> **TASK**:
For every line in the records that has the word "DGND", make a copy.

> **PROVIDED RECORDS**:

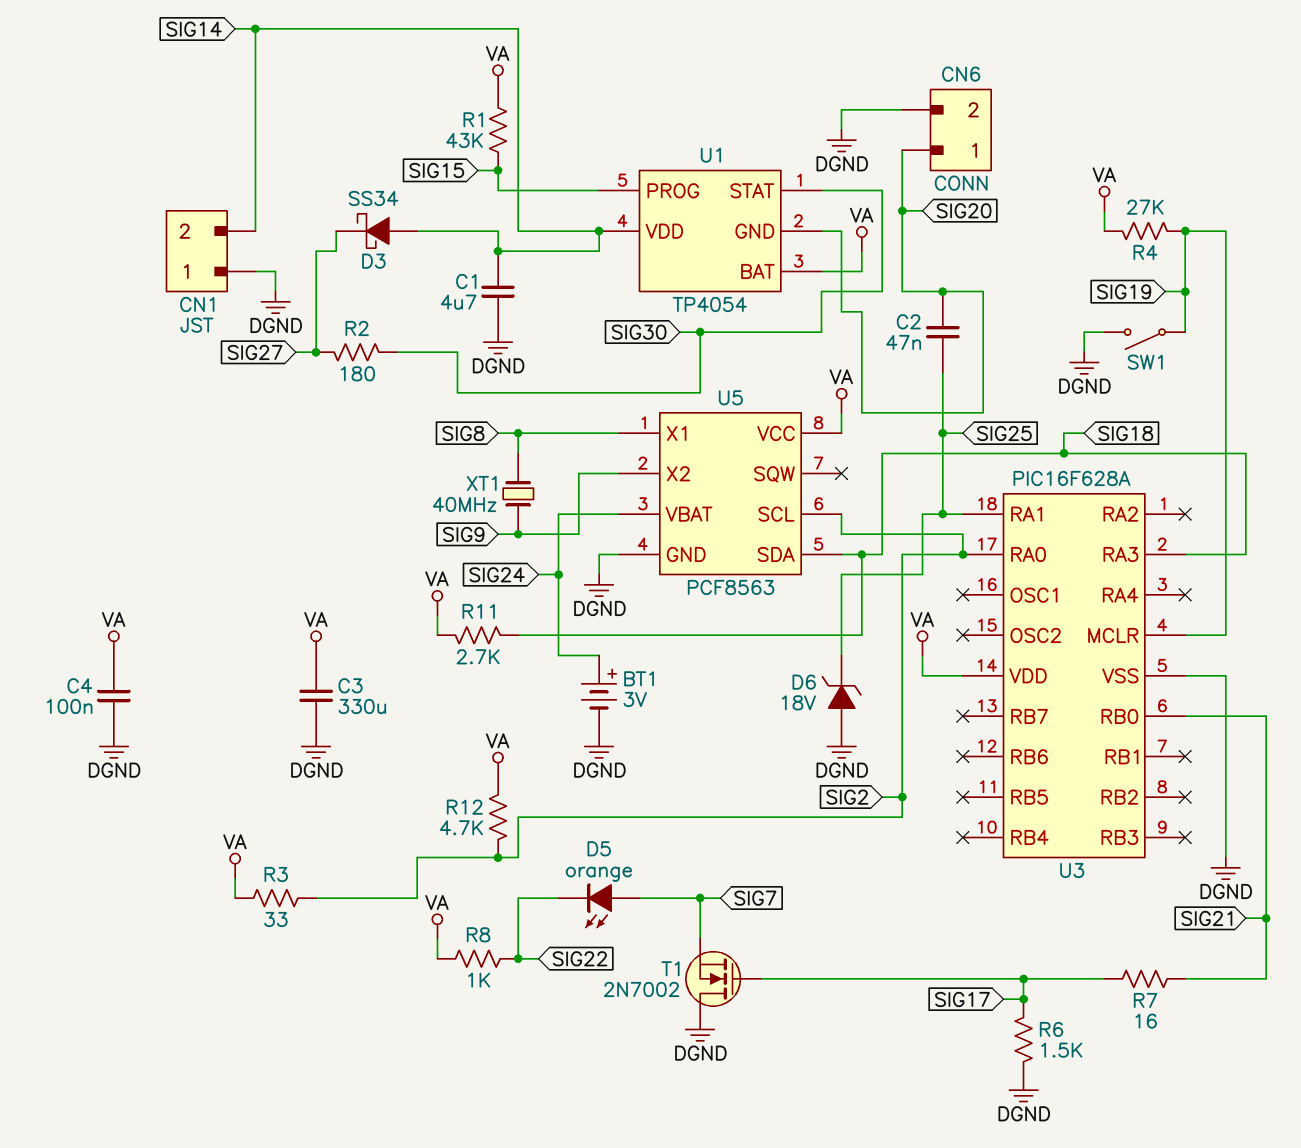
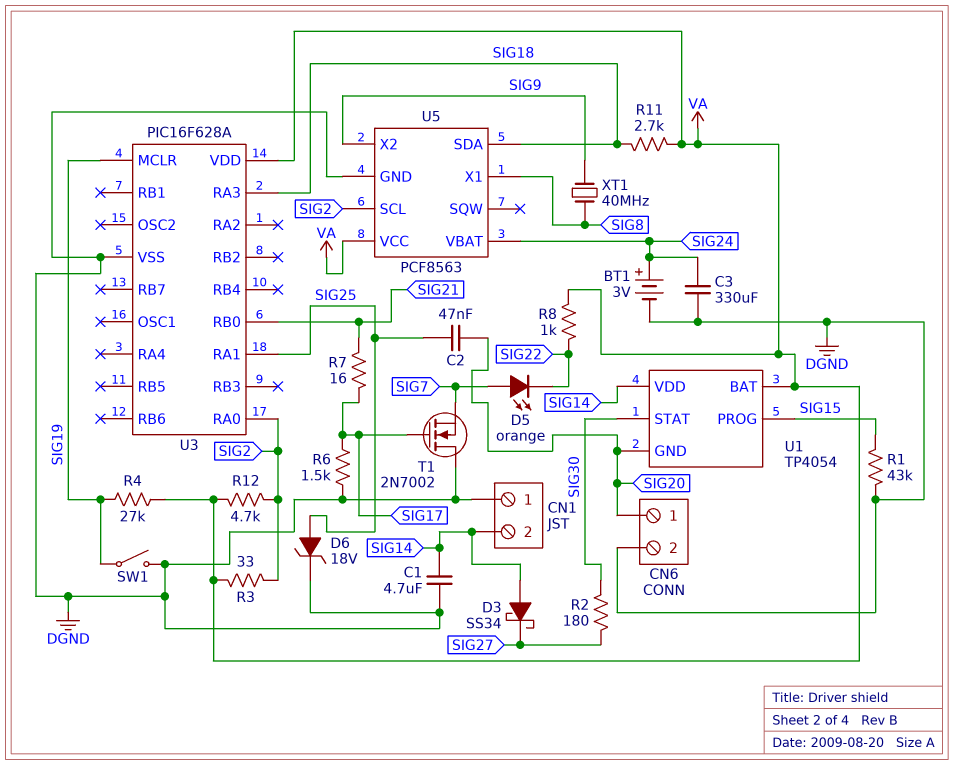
C3: 330uF (DGND, VA) -> 330uF (DGND, SIG24)
C4: 100nF (DGND, VA) -> none
D6: zener 18V (A DGND, K SIG25) -> zener 18V (A SIG25, K DGND)
R1: 43k (SIG15, VA) -> 43k (DGND, SIG15)

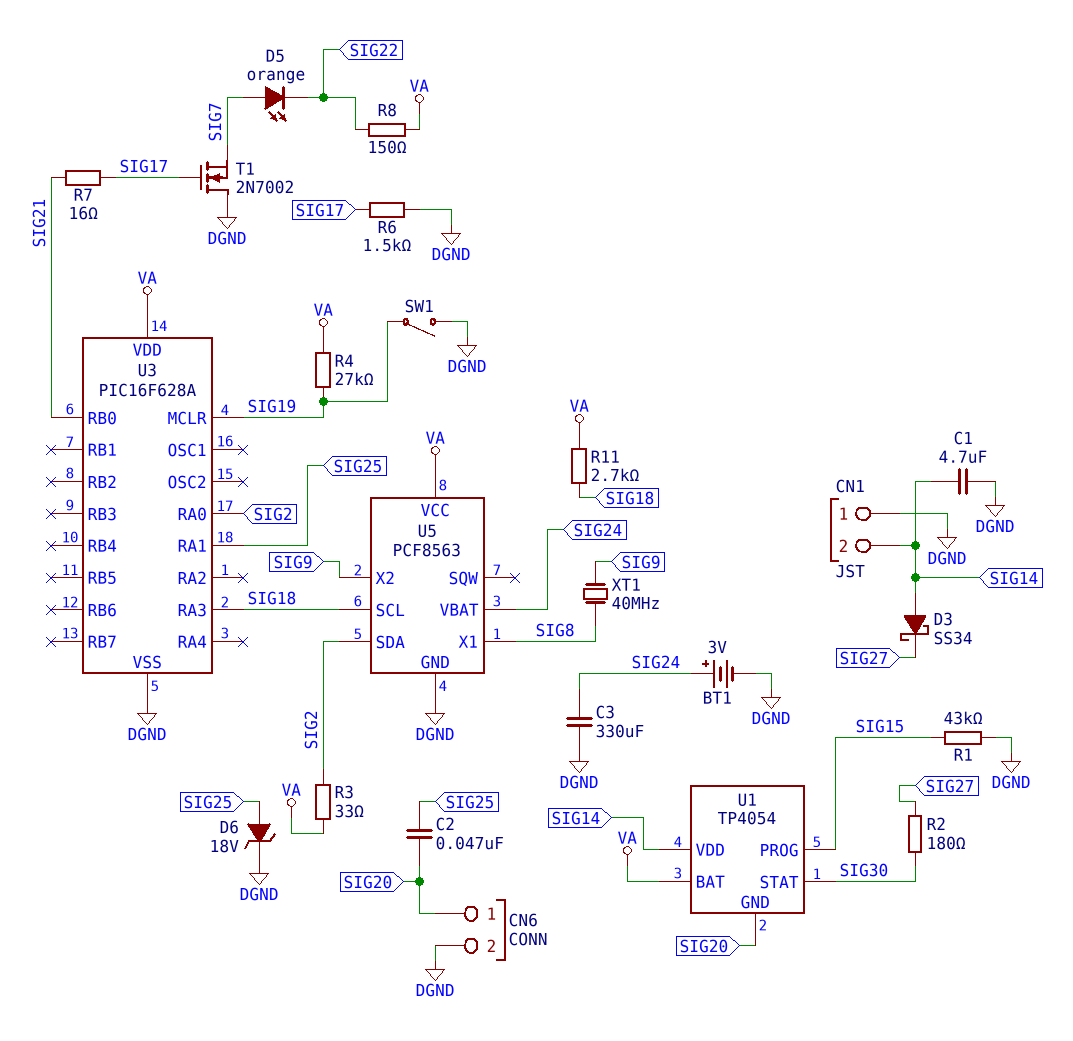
R8: 1k (SIG22, VA) -> 150 (SIG22, VA)
R12: 4.7k (SIG2, VA) -> none
U5 pin SCL: SIG2 -> SIG18
U5 pin SDA: SIG18 -> SIG2

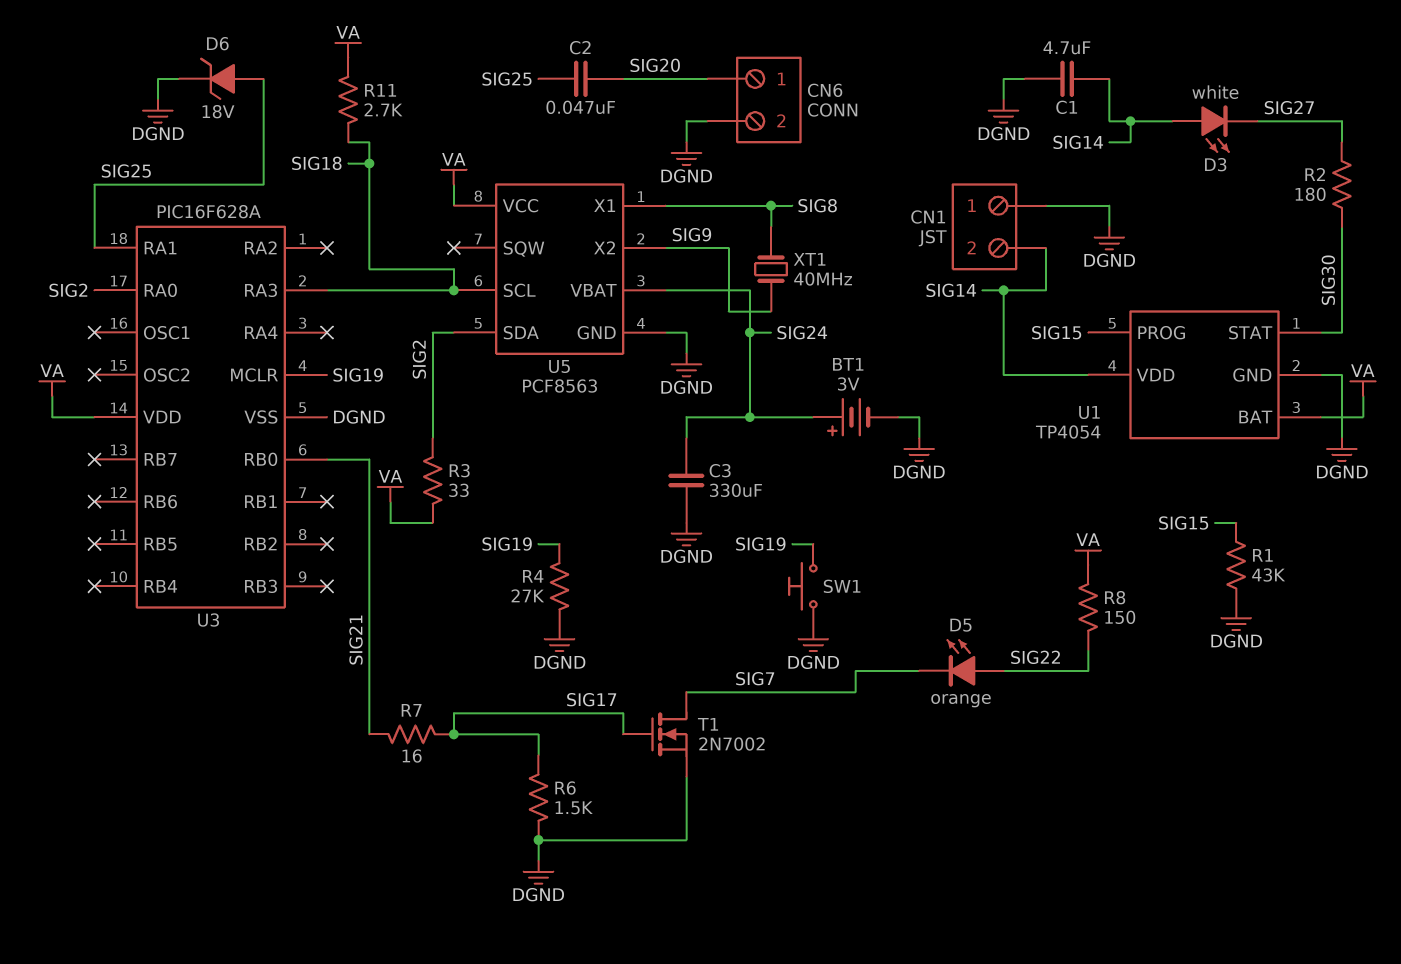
D3: schottky SS34 (A SIG14, K SIG27) -> LED white (A SIG14, K SIG27)
D5: LED orange (A SIG7, K SIG22) -> LED orange (A SIG22, K SIG7)
R4: 27k (SIG19, VA) -> 27k (DGND, SIG19)
SW1: switch (DGND, SIG19) -> button (DGND, SIG19)
T1: NMOS 2N7002 (G SIG17, D DGND, S SIG7) -> NMOS 2N7002 (G SIG17, D SIG7, S DGND)
U1 pin GND: SIG20 -> DGND

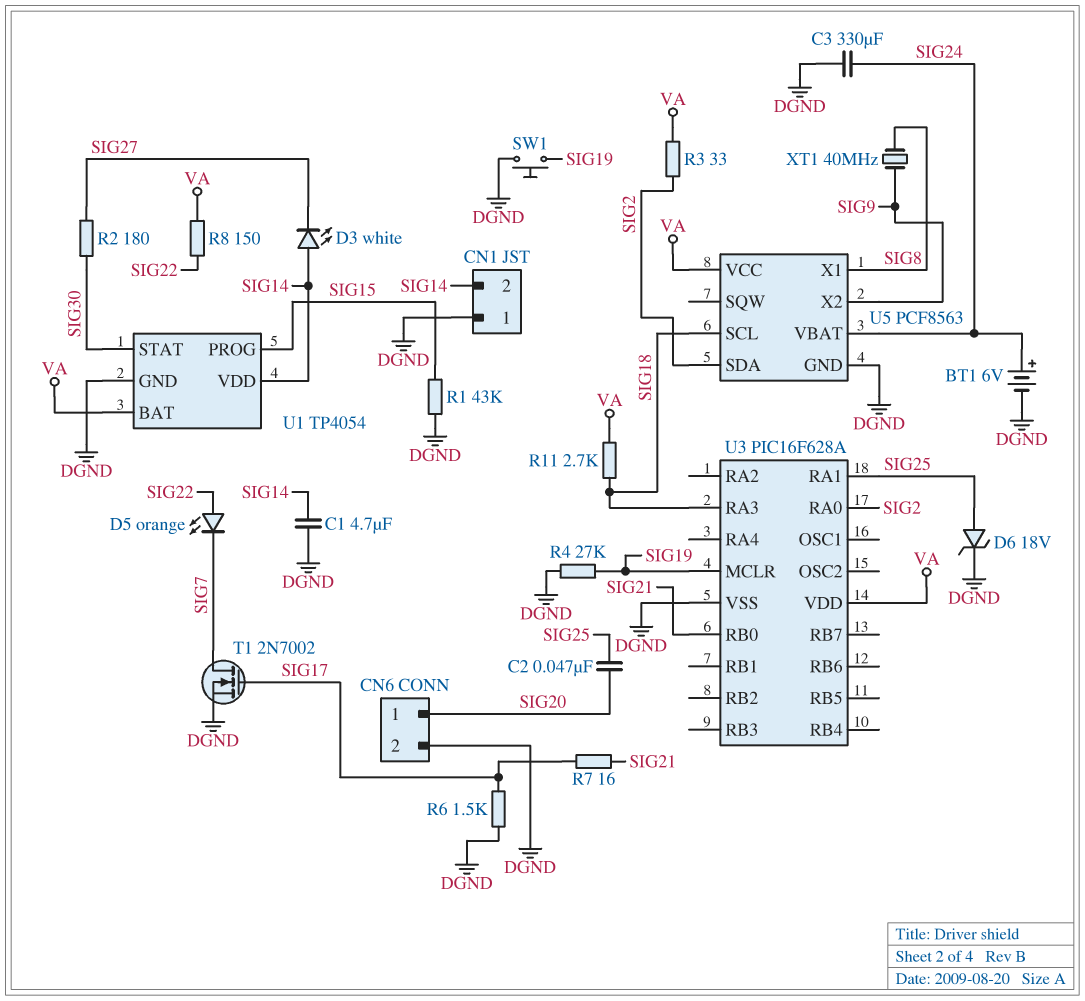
BT1: 3V (plus SIG24, minus DGND) -> 6V (plus SIG24, minus DGND)

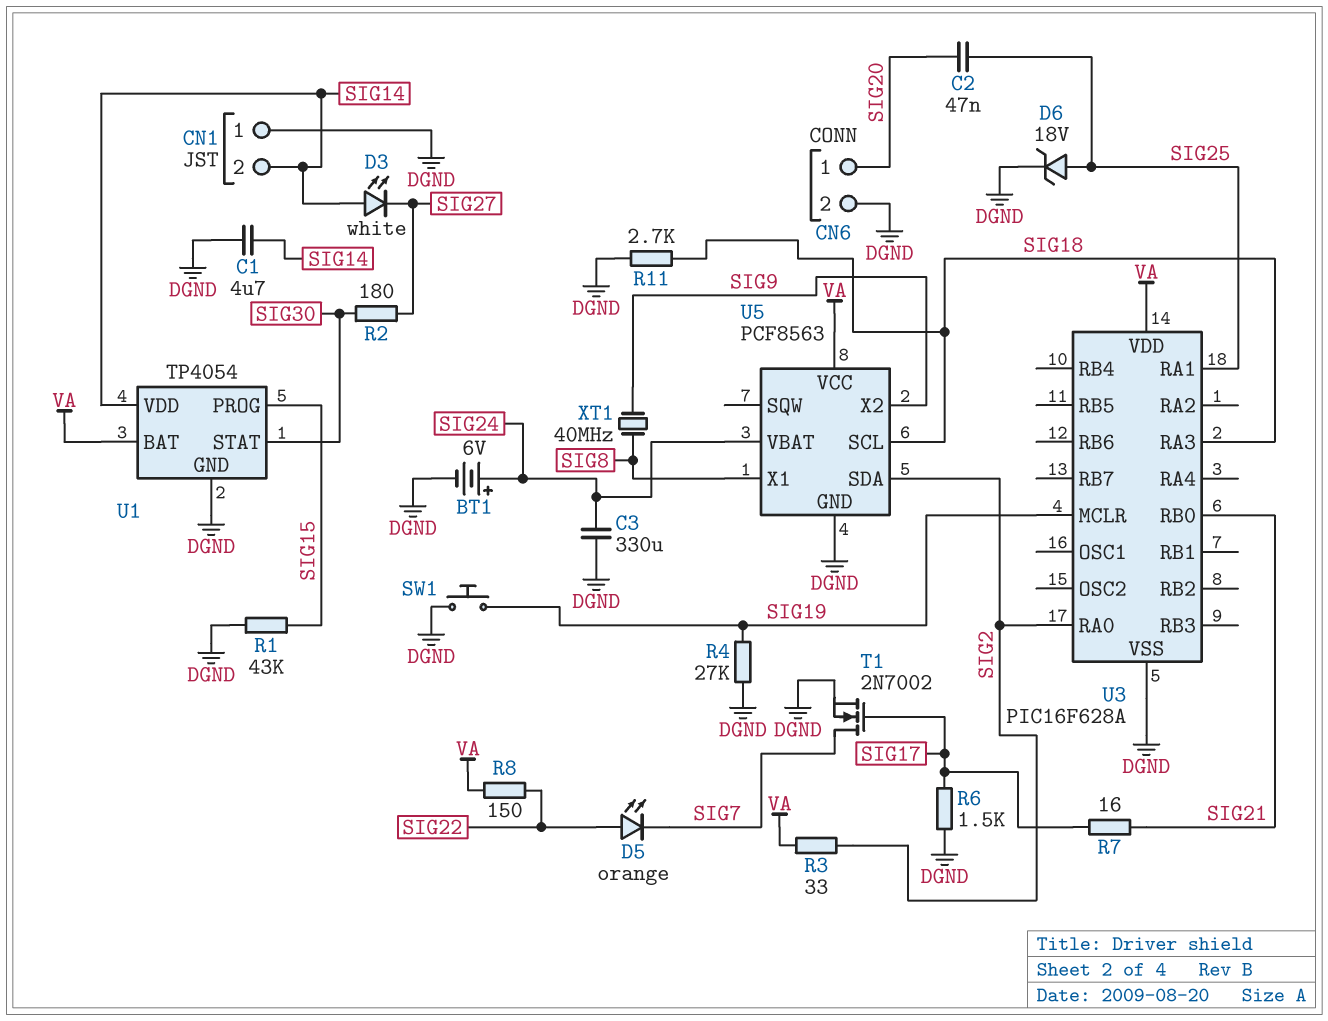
R11: 2.7k (SIG18, VA) -> 2.7k (DGND, SIG18)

> **TASK OUTPUT**:
C3: 330uF (DGND, VA) -> 330uF (DGND, SIG24)
C4: 100nF (DGND, VA) -> none
D6: zener 18V (A DGND, K SIG25) -> zener 18V (A SIG25, K DGND)
R1: 43k (SIG15, VA) -> 43k (DGND, SIG15)
R4: 27k (SIG19, VA) -> 27k (DGND, SIG19)
SW1: switch (DGND, SIG19) -> button (DGND, SIG19)
T1: NMOS 2N7002 (G SIG17, D DGND, S SIG7) -> NMOS 2N7002 (G SIG17, D SIG7, S DGND)
U1 pin GND: SIG20 -> DGND
BT1: 3V (plus SIG24, minus DGND) -> 6V (plus SIG24, minus DGND)
R11: 2.7k (SIG18, VA) -> 2.7k (DGND, SIG18)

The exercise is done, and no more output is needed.